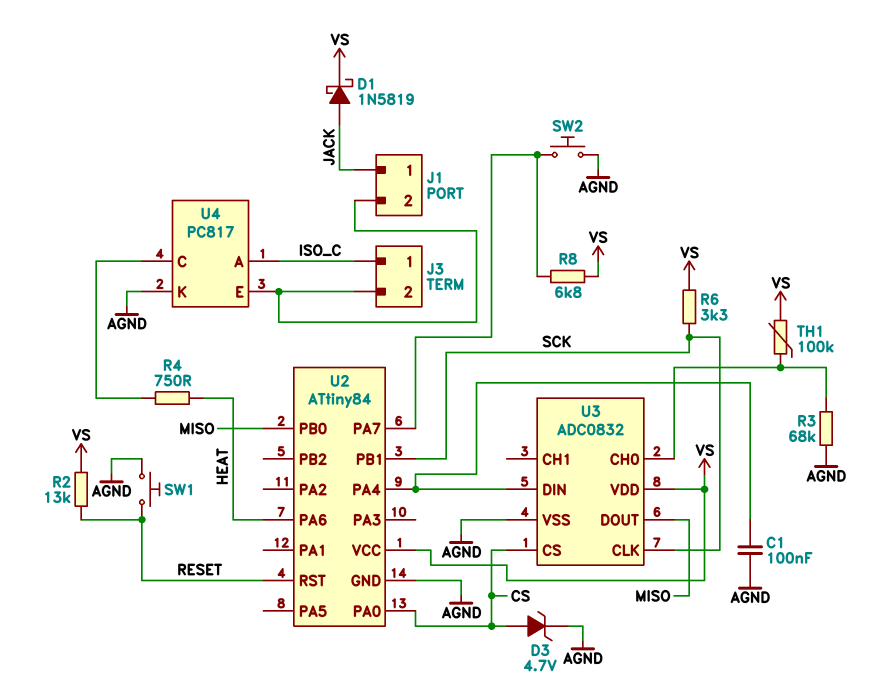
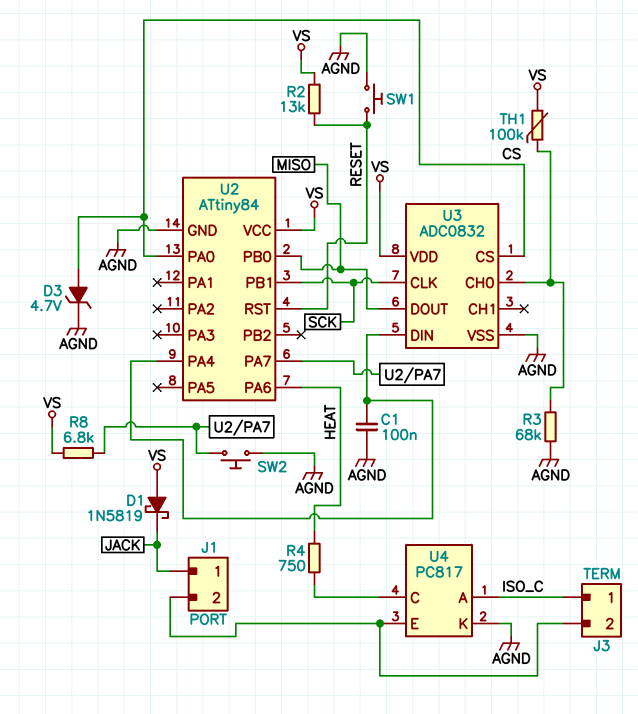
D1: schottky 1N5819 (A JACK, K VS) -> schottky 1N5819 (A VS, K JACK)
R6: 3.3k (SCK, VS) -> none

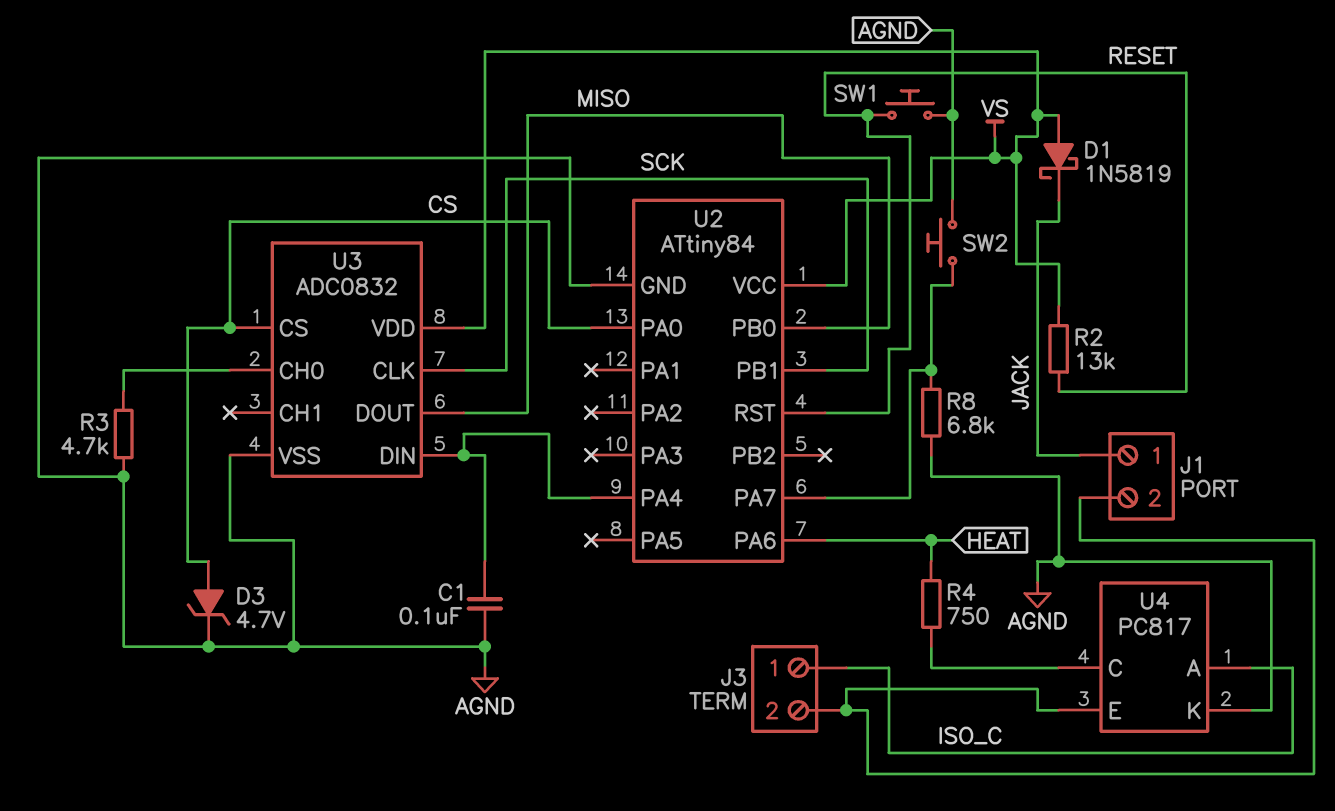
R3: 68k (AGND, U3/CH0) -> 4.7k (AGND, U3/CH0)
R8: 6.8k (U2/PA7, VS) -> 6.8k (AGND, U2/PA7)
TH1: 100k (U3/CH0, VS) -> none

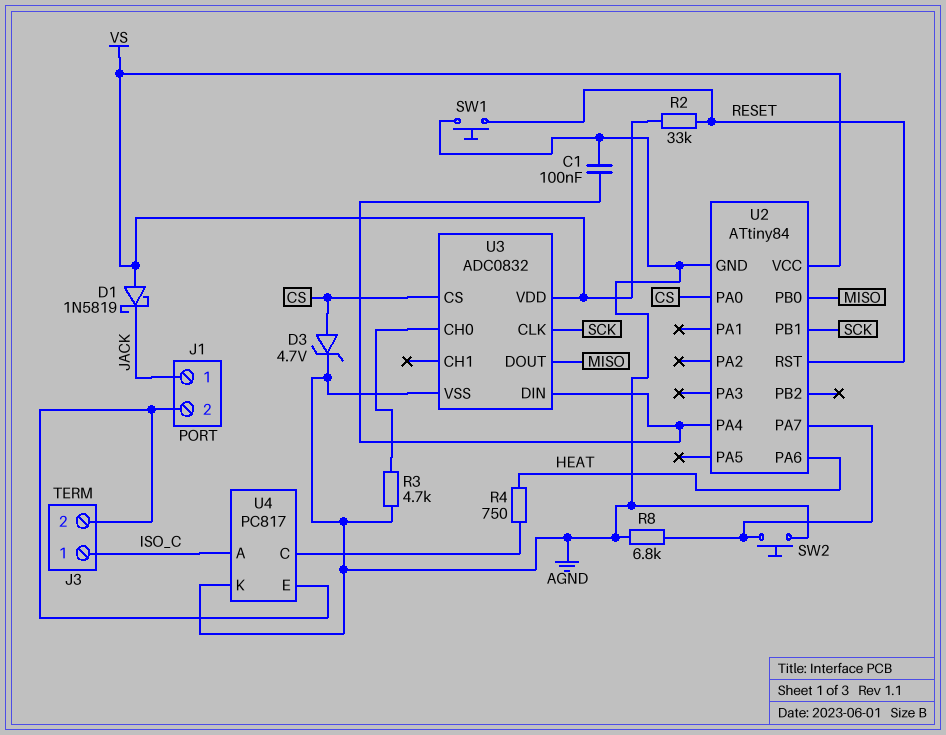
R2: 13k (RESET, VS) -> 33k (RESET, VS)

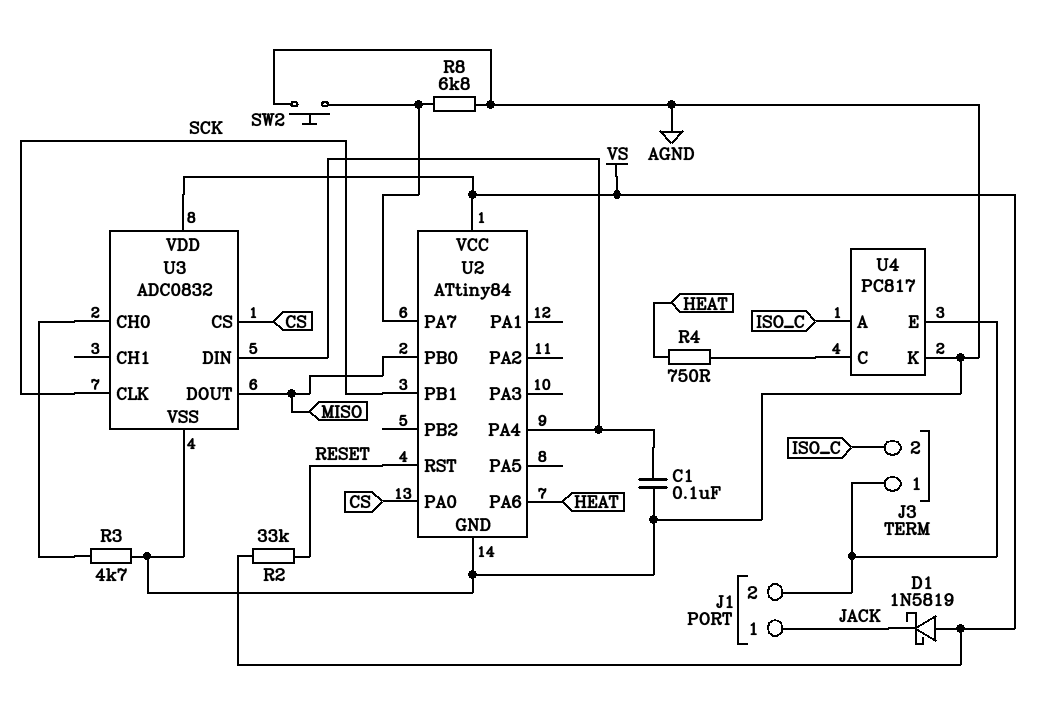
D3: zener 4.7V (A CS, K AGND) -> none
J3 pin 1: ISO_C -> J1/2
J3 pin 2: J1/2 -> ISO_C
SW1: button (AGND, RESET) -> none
====================
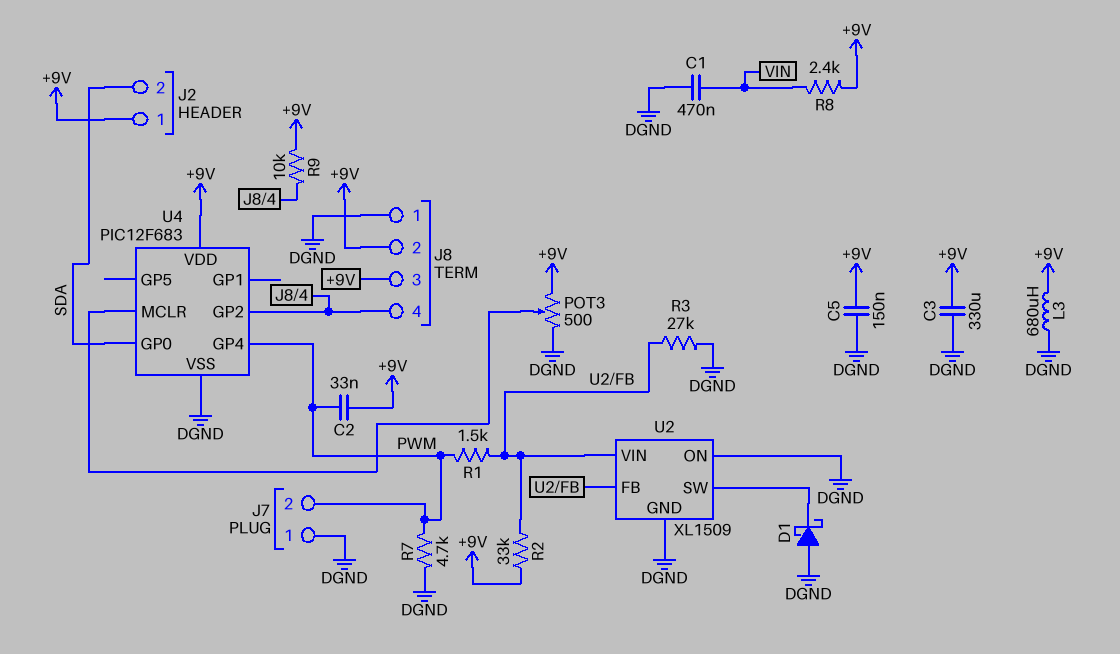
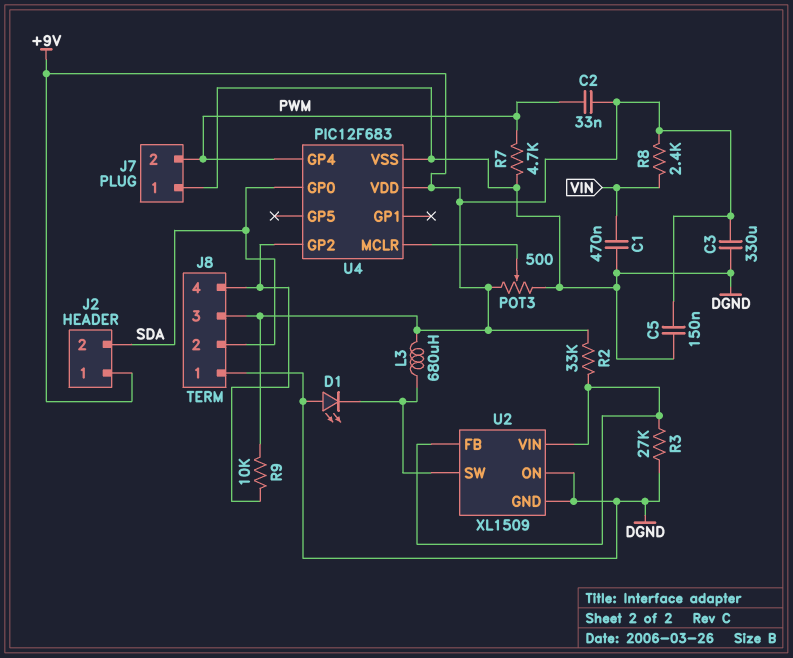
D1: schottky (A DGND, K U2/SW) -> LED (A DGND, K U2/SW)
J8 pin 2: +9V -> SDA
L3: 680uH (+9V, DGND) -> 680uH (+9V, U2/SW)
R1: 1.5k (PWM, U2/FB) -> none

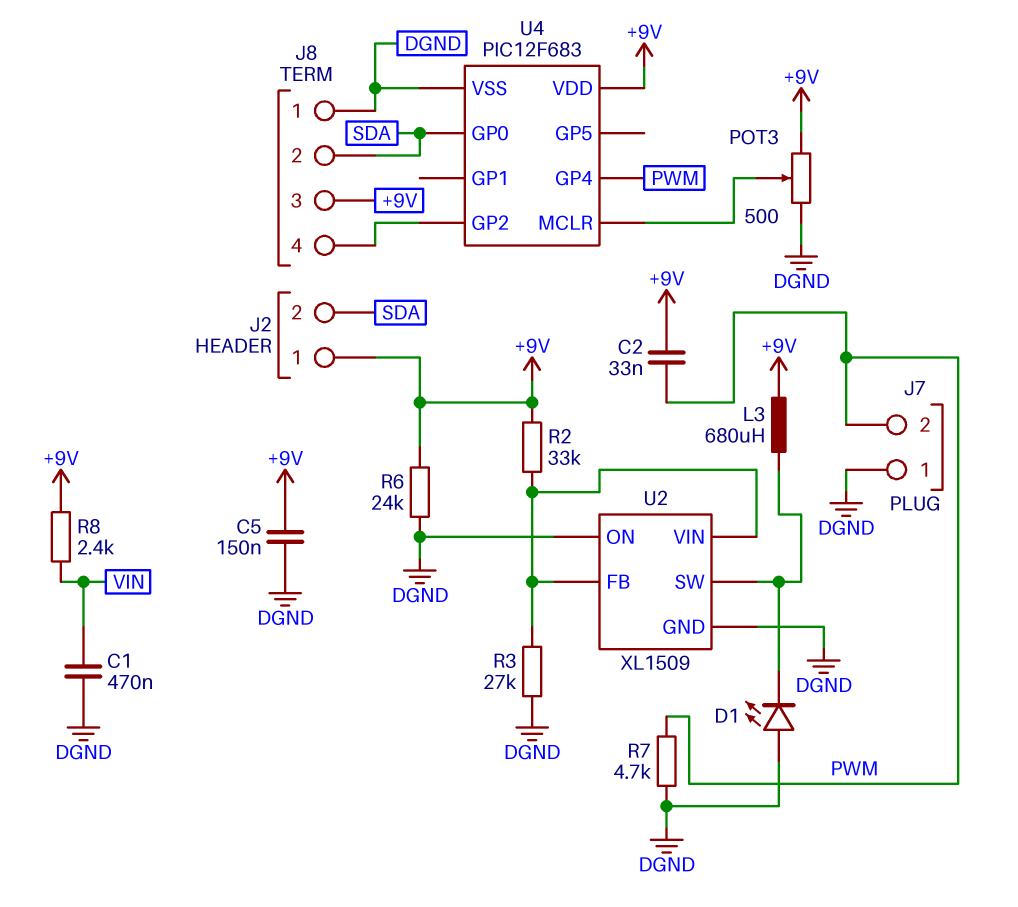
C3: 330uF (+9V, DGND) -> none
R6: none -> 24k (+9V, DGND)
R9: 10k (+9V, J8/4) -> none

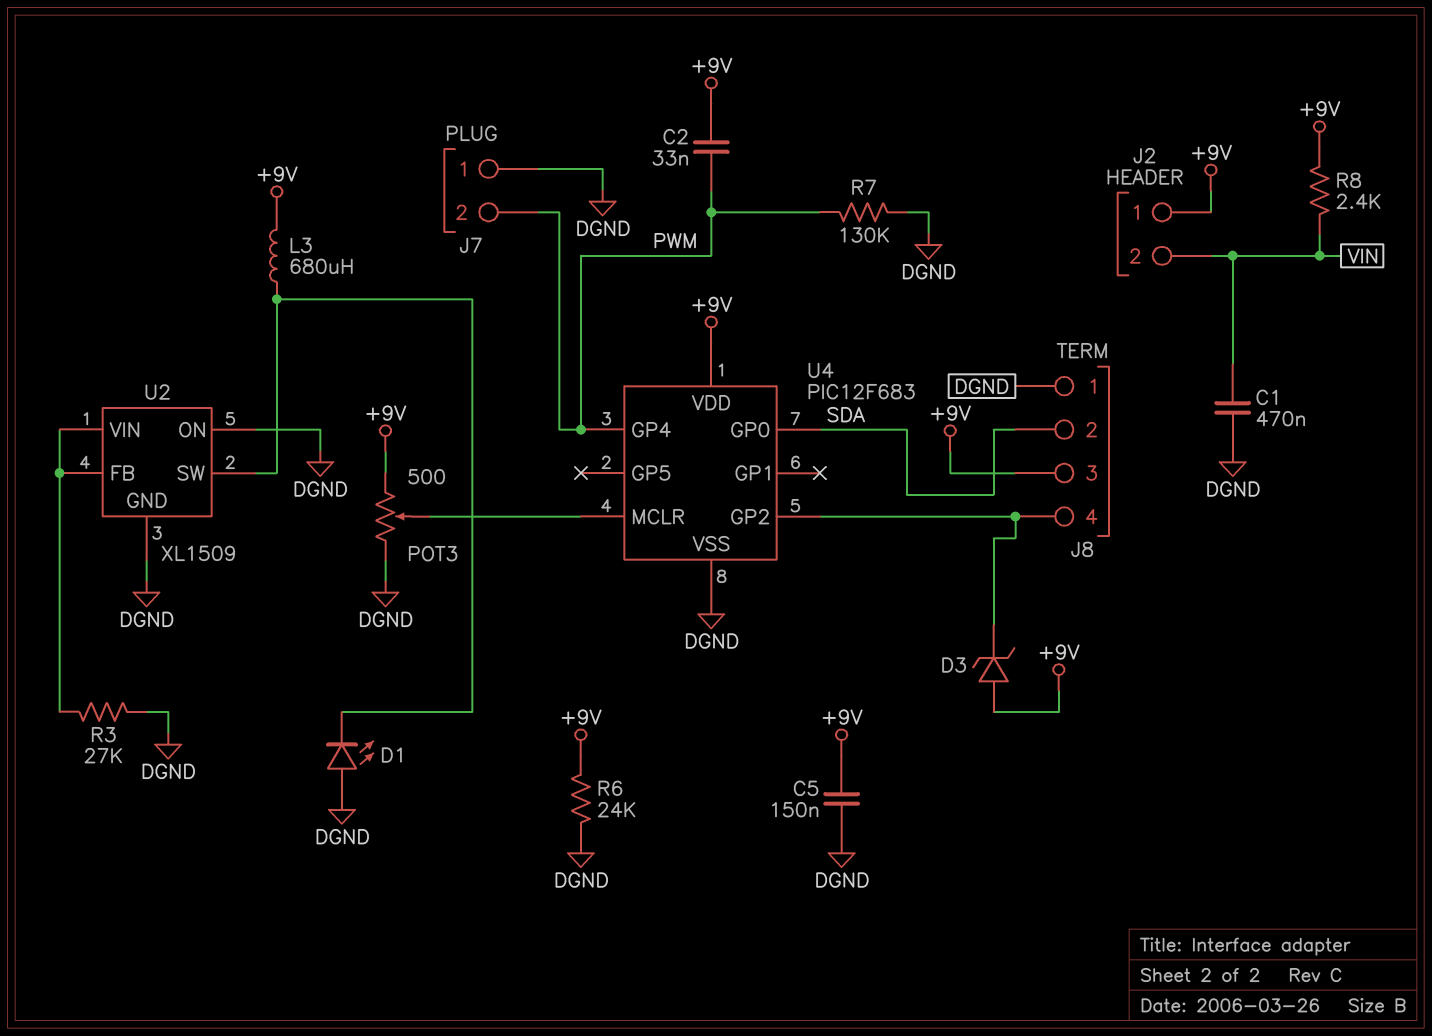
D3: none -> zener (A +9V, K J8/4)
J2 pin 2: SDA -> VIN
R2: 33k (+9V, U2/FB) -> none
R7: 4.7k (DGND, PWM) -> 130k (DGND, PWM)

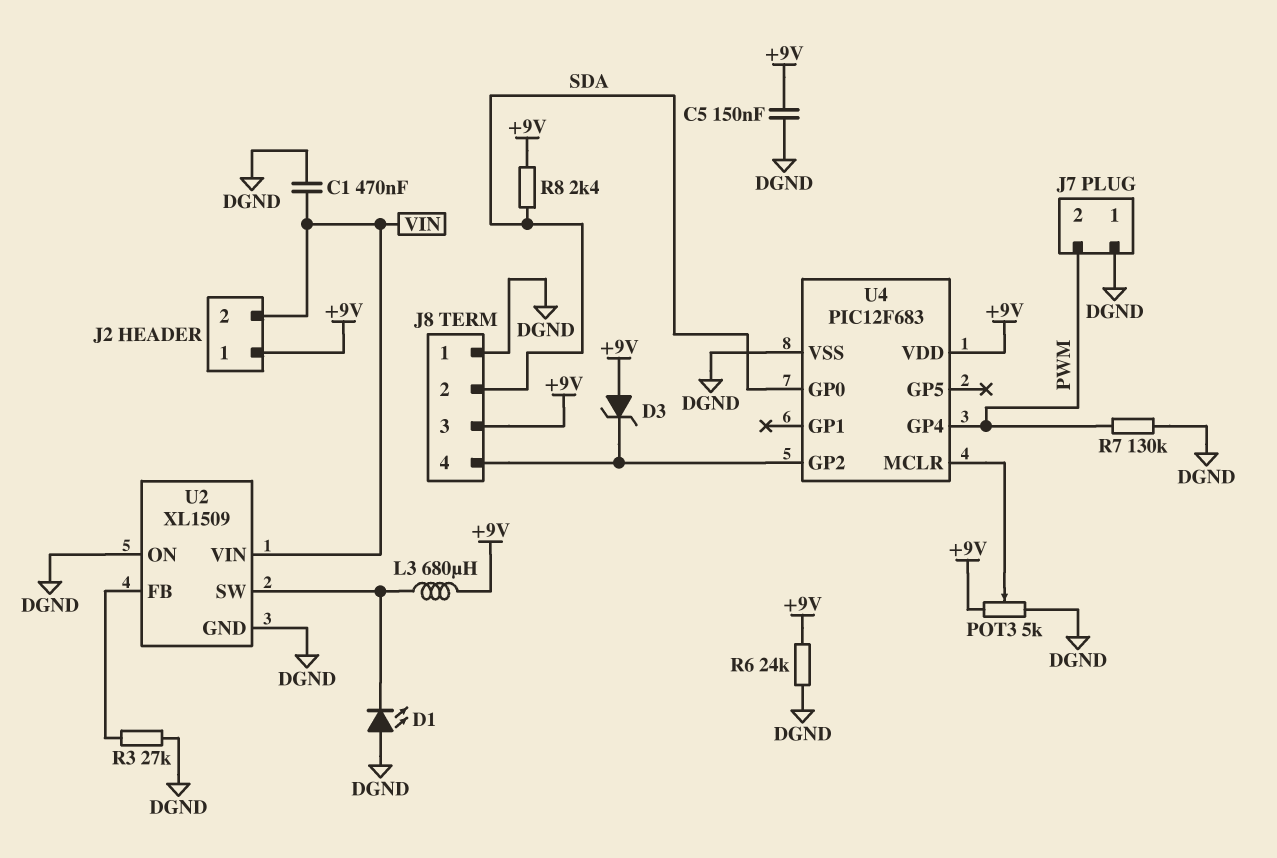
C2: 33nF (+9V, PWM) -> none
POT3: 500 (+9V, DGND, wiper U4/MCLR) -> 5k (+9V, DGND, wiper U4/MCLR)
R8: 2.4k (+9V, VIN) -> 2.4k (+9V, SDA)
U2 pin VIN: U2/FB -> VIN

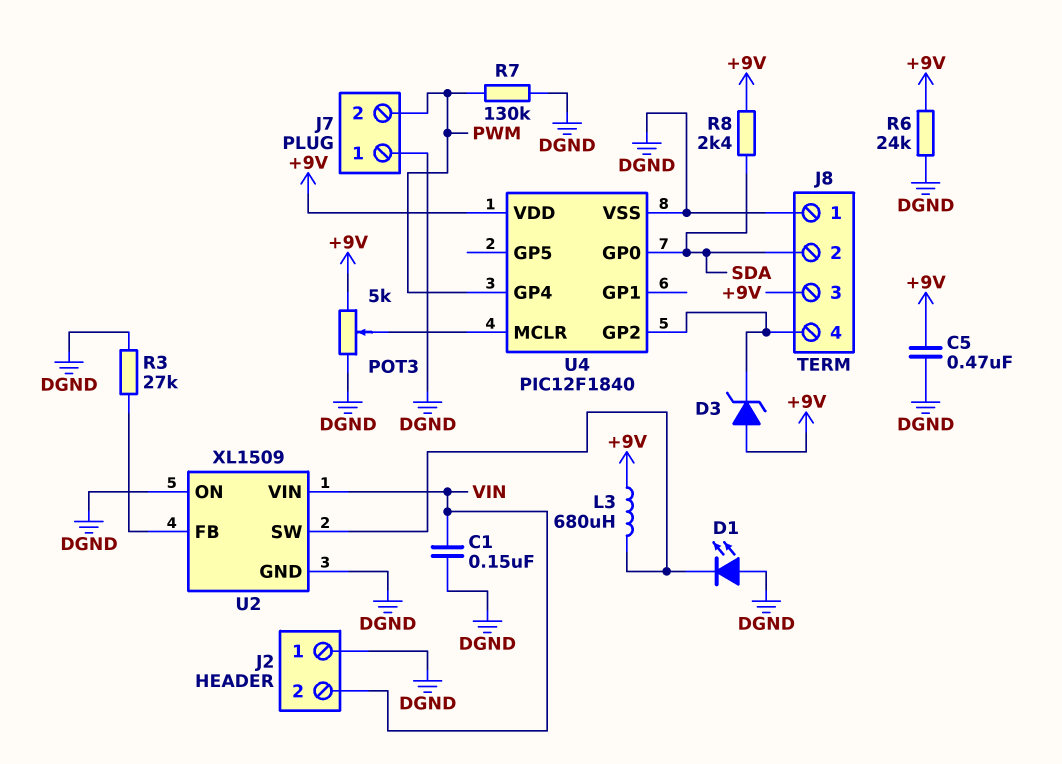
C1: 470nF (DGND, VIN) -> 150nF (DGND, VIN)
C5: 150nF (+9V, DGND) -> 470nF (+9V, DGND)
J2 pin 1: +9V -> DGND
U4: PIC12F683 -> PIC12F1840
====================
● **INSTRUCTIONS TO FOLLOW**: With the pictures removed from your copy, retype the lines above from the one that contains "R6: none -> 24k (+9V, DGND)" through the one that contains "C5: 150nF (+9V, DGND) -> 470nF (+9V, DGND)", exactly.

● **RESULT FOR THIS EXERCISE**:
R6: none -> 24k (+9V, DGND)
R9: 10k (+9V, J8/4) -> none

D3: none -> zener (A +9V, K J8/4)
J2 pin 2: SDA -> VIN
R2: 33k (+9V, U2/FB) -> none
R7: 4.7k (DGND, PWM) -> 130k (DGND, PWM)

C2: 33nF (+9V, PWM) -> none
POT3: 500 (+9V, DGND, wiper U4/MCLR) -> 5k (+9V, DGND, wiper U4/MCLR)
R8: 2.4k (+9V, VIN) -> 2.4k (+9V, SDA)
U2 pin VIN: U2/FB -> VIN

C1: 470nF (DGND, VIN) -> 150nF (DGND, VIN)
C5: 150nF (+9V, DGND) -> 470nF (+9V, DGND)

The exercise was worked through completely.